» Material for this task
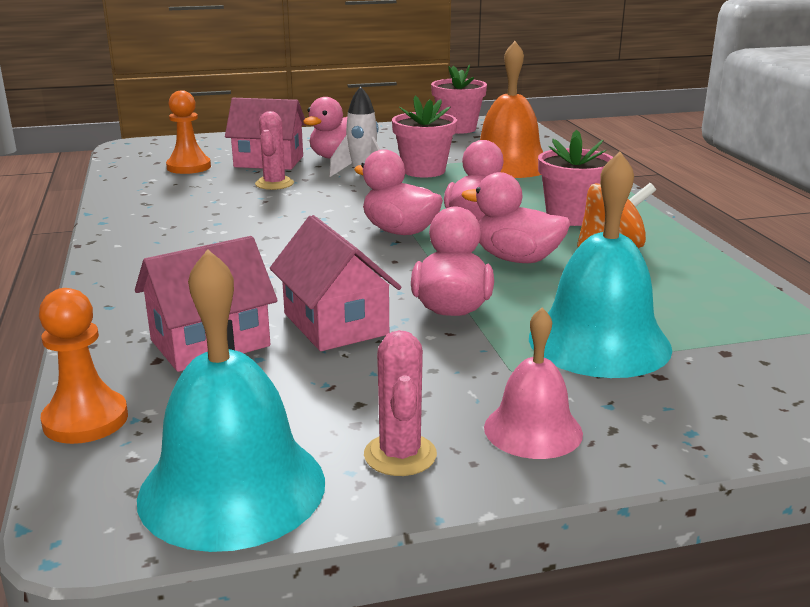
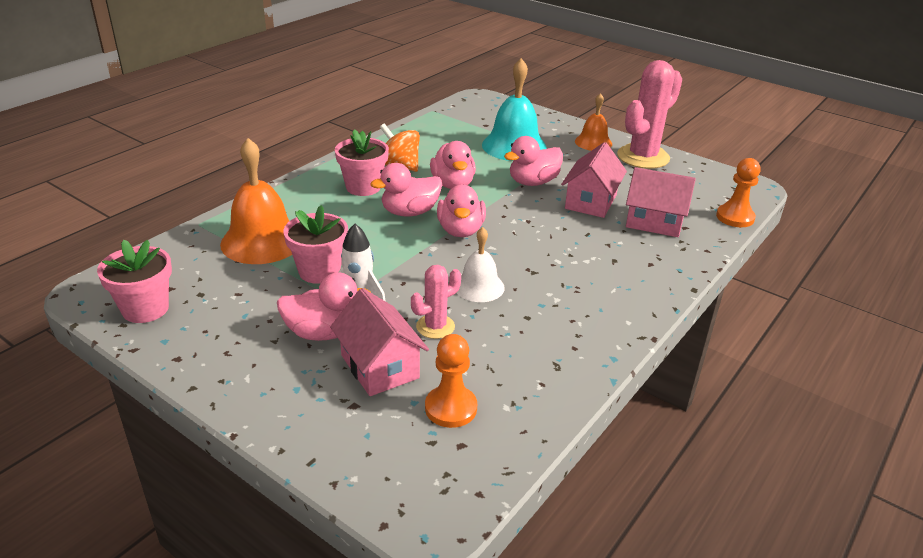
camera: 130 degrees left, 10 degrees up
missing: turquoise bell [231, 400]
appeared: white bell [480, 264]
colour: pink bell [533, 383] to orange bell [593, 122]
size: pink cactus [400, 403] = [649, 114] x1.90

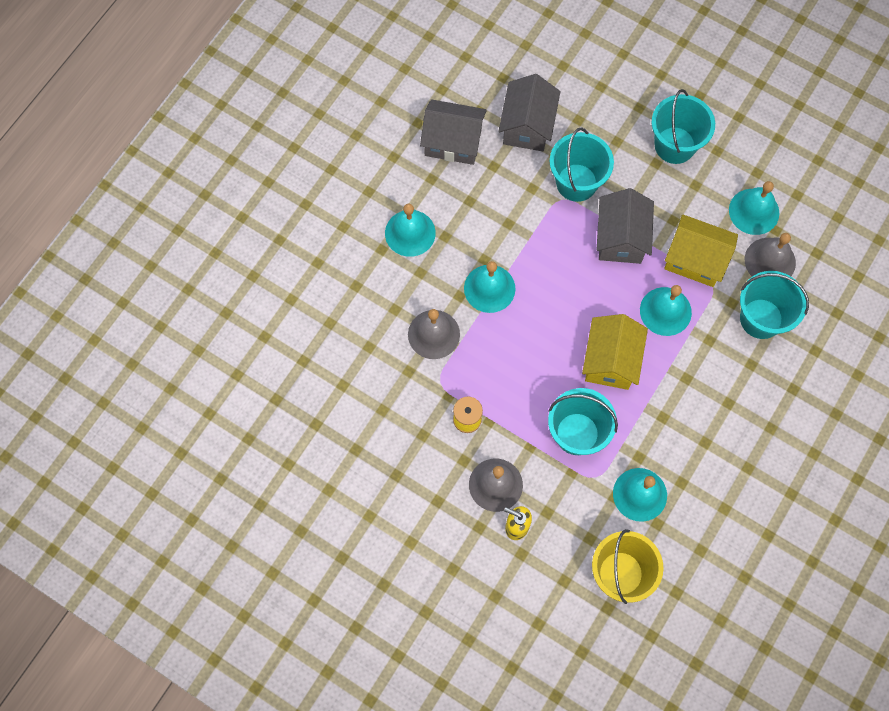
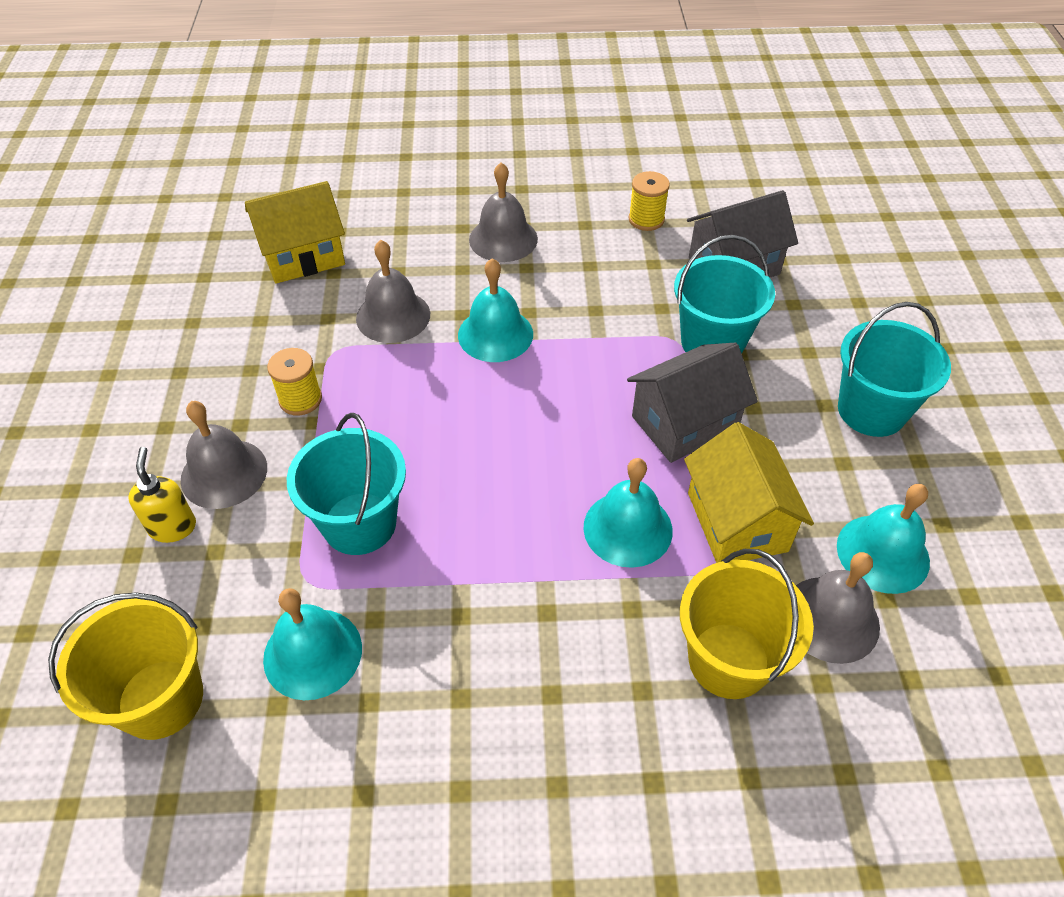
camera: 55 degrees right, 20 degrees down
relocated: yellow house [615, 352] to [295, 232]
exchanged: grey house [453, 132] to yellow spool [649, 201]
colour: turquoise bell [410, 230] to grey bell [503, 212]; turquoise bucket [774, 305] to yellow bucket [747, 624]

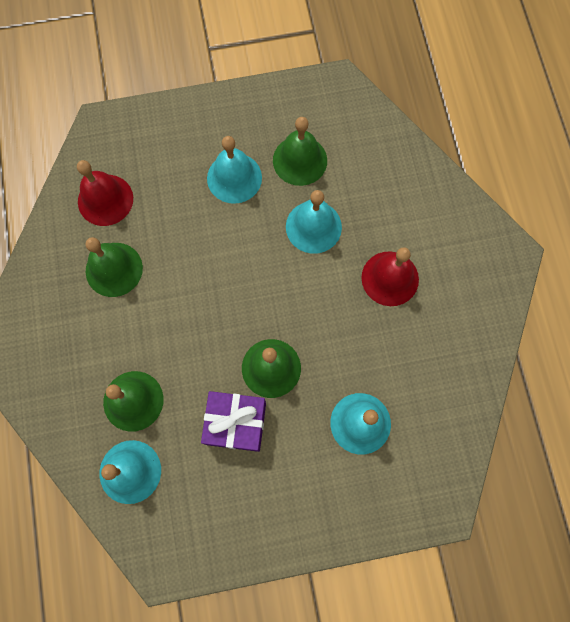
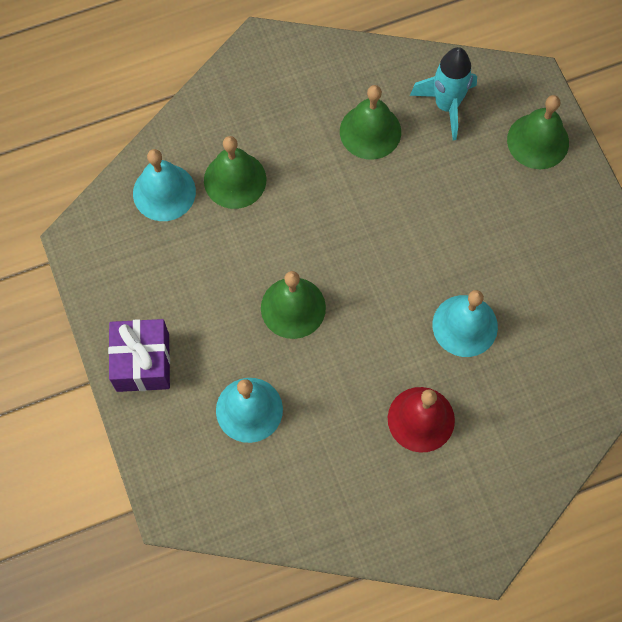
camera: 80 degrees right, 5 degrees down
missing: turquoise bell [234, 170]
relocated: purple gift [233, 421] to [139, 355]; green bell [300, 151] to [538, 132]
exchanged: red bell [105, 193] to turquoise rocket [443, 93]

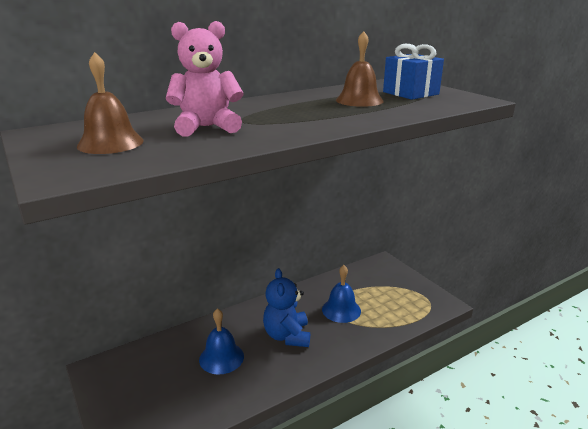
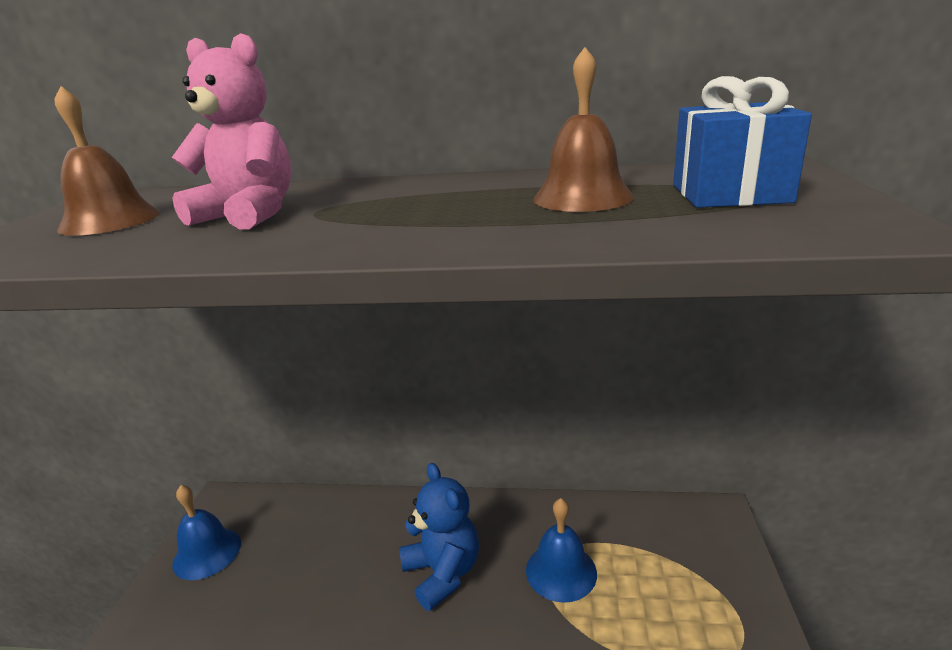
camera: 40 degrees right, 0 degrees up
relocated: blue bell [221, 341] to [206, 532]
spun: blue teddy bear [286, 307] = [439, 537] 120 degrees clockwise

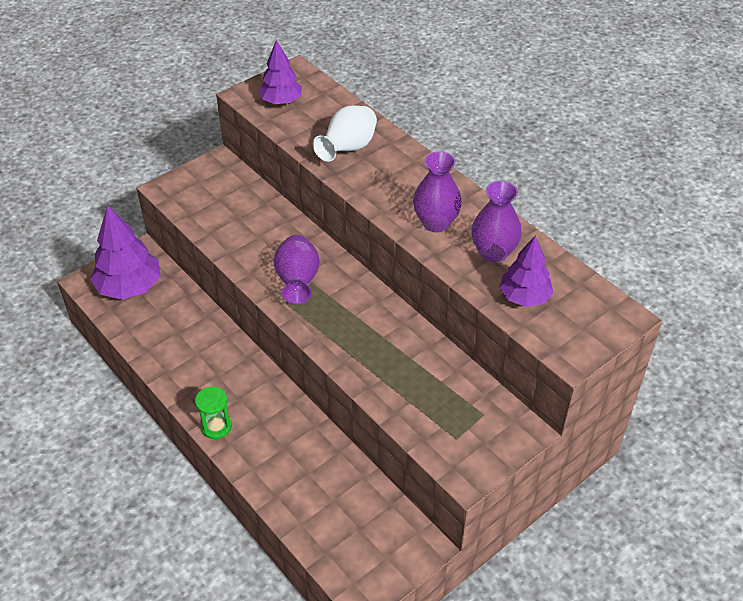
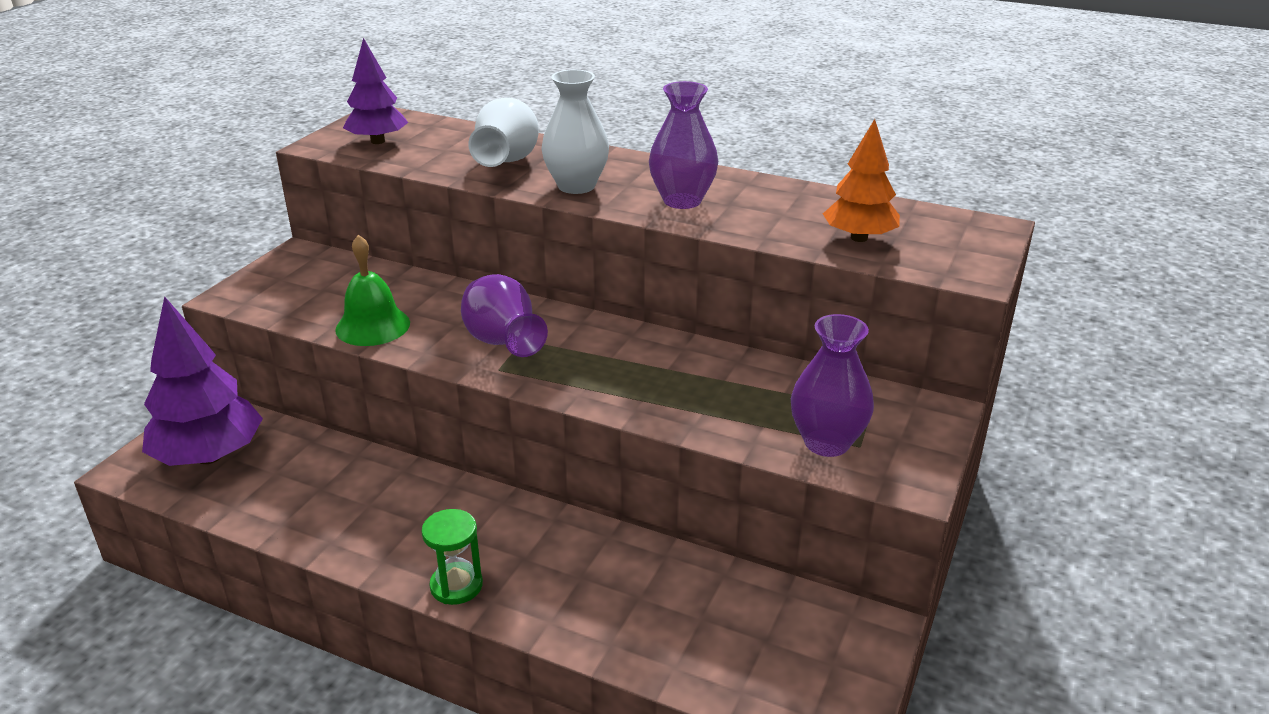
camera: 25 degrees left, 15 degrees down
appeared: green bell [372, 290]; white vase [575, 132]
relocated: purple vase [497, 222] to [832, 385]
colour: purple tree [526, 271] to orange tree [861, 180]

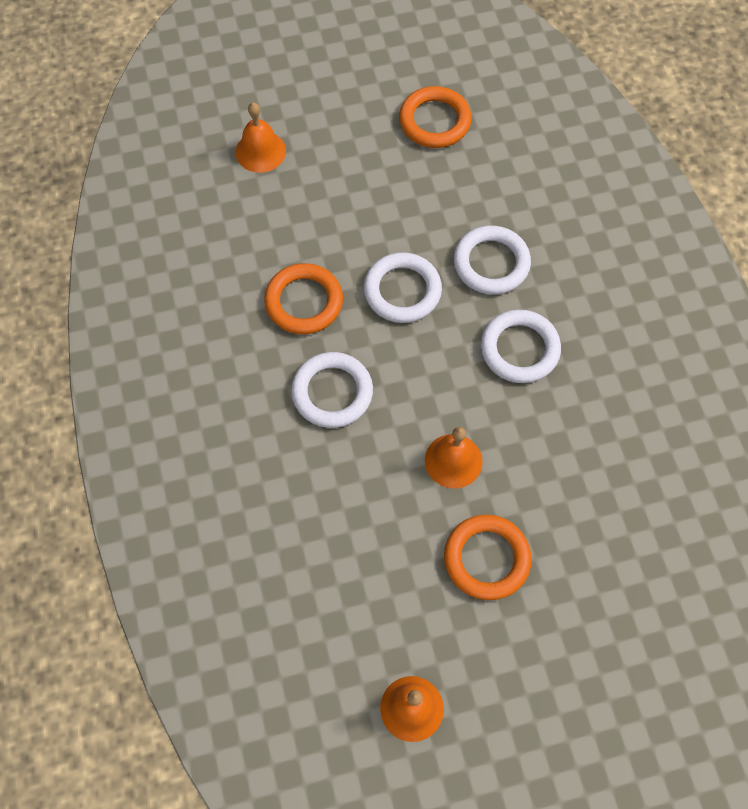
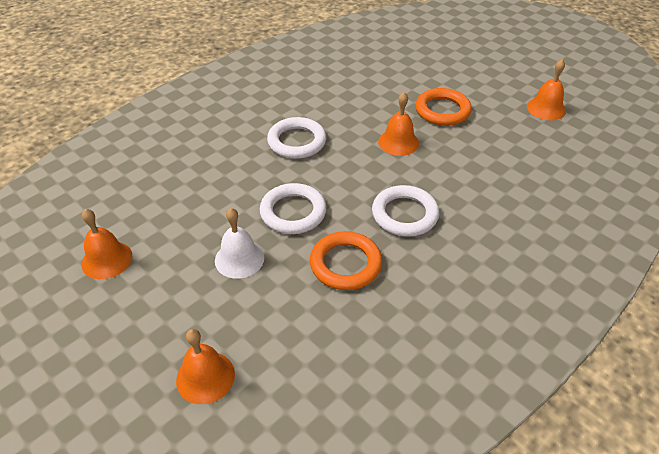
camera: 120 degrees left, 20 degrees down
missing: white ring [492, 260]
appeared: white bell [239, 243]
exchanged: orange ring [435, 117] to orange bell [106, 244]

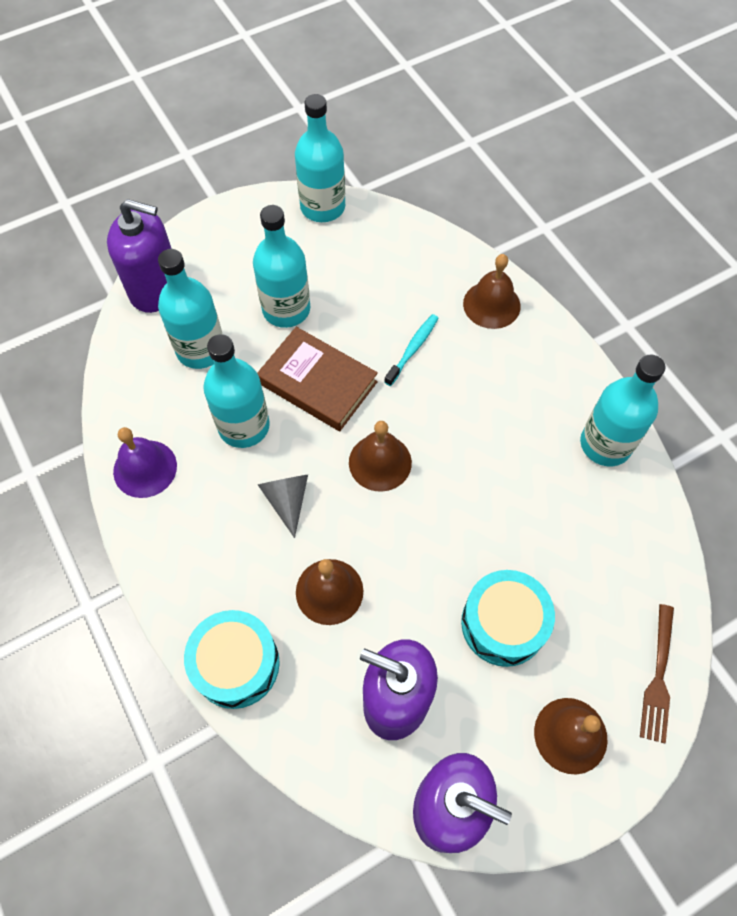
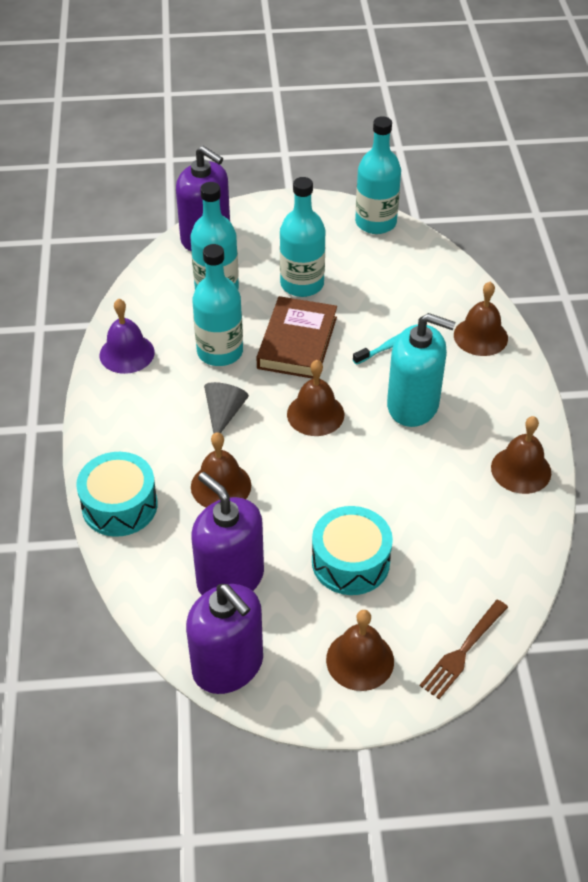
camera: 25 degrees right, 15 degrees down
appeared: turquoise soap dispenser [421, 370]
exchanged: turquoise bottle [622, 410] to brown bell [521, 455]
spun: brown book [318, 379] = [296, 337] 45 degrees clockwise

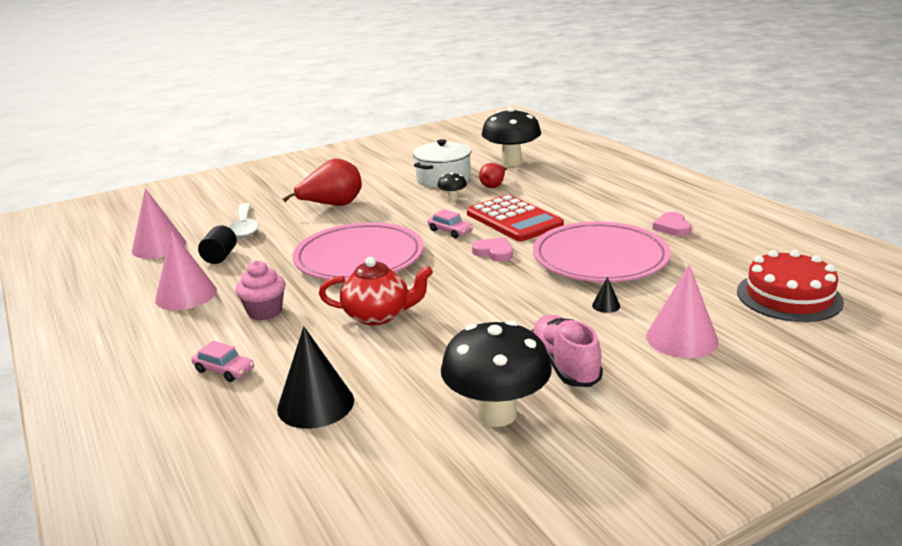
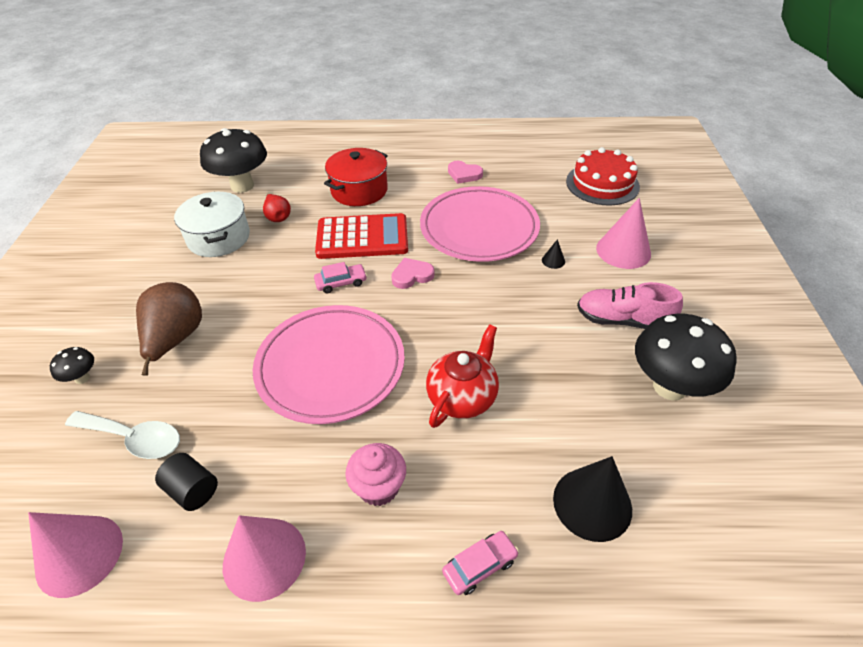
camera: 60 degrees left, 20 degrees up
appeared: red pot [356, 177]
relocated: black mushroom [452, 186] to [72, 365]
colour: red pear [322, 182] to brown pear [169, 329]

» Problem requirements
The entries are to be reproduced exactly, excluding any pictures they contain.

» The answer
camera: 130 degrees left, 10 degrees up
missing: turquoise bell [231, 400]
appeared: white bell [480, 264]
colour: pink bell [533, 383] to orange bell [593, 122]
size: pink cactus [400, 403] = [649, 114] x1.90

camera: 55 degrees right, 20 degrees down
relocated: yellow house [615, 352] to [295, 232]
exchanged: grey house [453, 132] to yellow spool [649, 201]
colour: turquoise bell [410, 230] to grey bell [503, 212]; turquoise bucket [774, 305] to yellow bucket [747, 624]

camera: 80 degrees right, 5 degrees down
missing: turquoise bell [234, 170]
relocated: purple gift [233, 421] to [139, 355]; green bell [300, 151] to [538, 132]
exchanged: red bell [105, 193] to turquoise rocket [443, 93]

camera: 40 degrees right, 0 degrees up
relocated: blue bell [221, 341] to [206, 532]
spun: blue teddy bear [286, 307] = [439, 537] 120 degrees clockwise

camera: 25 degrees left, 15 degrees down
appeared: green bell [372, 290]; white vase [575, 132]
relocated: purple vase [497, 222] to [832, 385]
colour: purple tree [526, 271] to orange tree [861, 180]

camera: 120 degrees left, 20 degrees down
missing: white ring [492, 260]
appeared: white bell [239, 243]
exchanged: orange ring [435, 117] to orange bell [106, 244]

camera: 25 degrees right, 15 degrees down
appeared: turquoise soap dispenser [421, 370]
exchanged: turquoise bottle [622, 410] to brown bell [521, 455]
spun: brown book [318, 379] = [296, 337] 45 degrees clockwise

camera: 60 degrees left, 20 degrees up
appeared: red pot [356, 177]
relocated: black mushroom [452, 186] to [72, 365]
colour: red pear [322, 182] to brown pear [169, 329]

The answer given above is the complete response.